-- Extracted information --
== Segment start ==
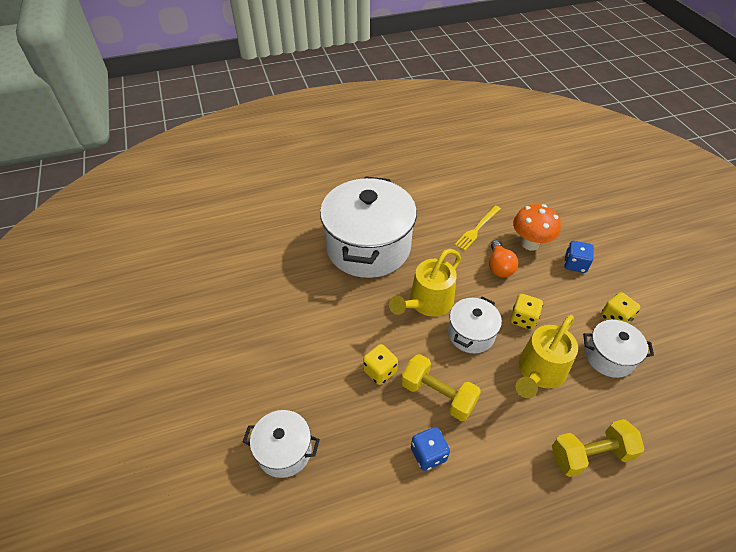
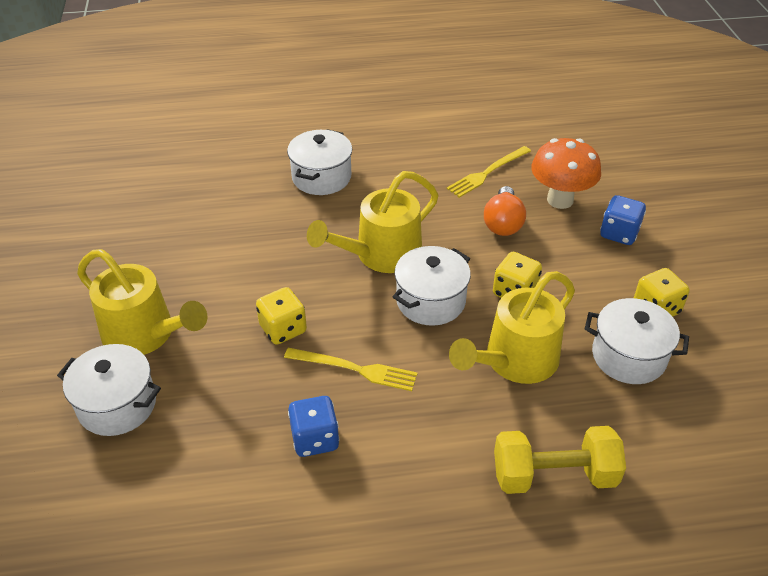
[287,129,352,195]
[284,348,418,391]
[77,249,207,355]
== Segment end ==
== Segment start ==
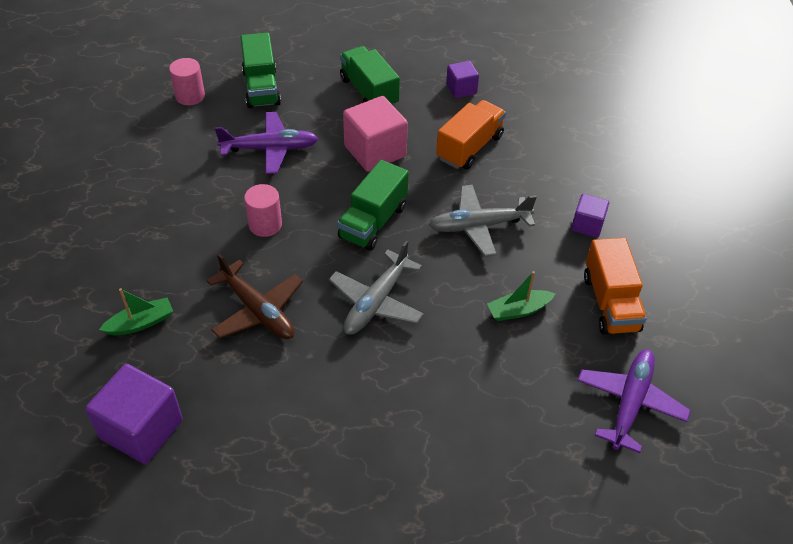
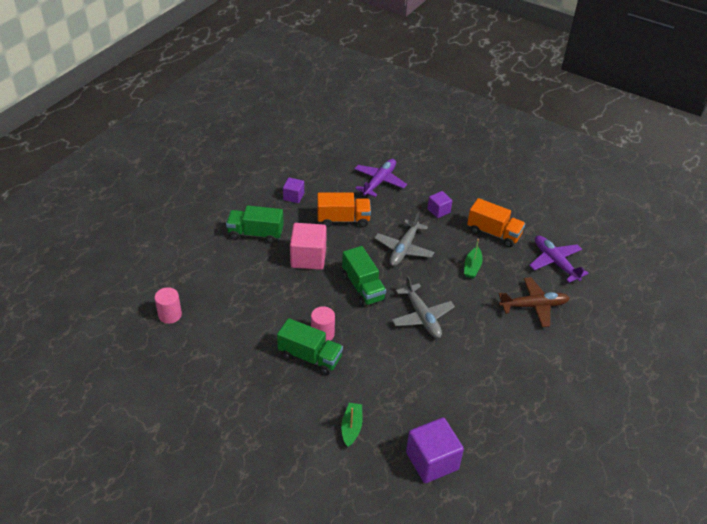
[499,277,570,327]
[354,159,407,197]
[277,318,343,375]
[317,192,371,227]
== Segment end ==
-- Instructions to follow --
Referring to the material above, set down exactly the lines between the line with "[499,277,570,327]" and the line with "[317,192,371,227]", inclusive, and no other lines.

-- Solution below --
[499,277,570,327]
[354,159,407,197]
[277,318,343,375]
[317,192,371,227]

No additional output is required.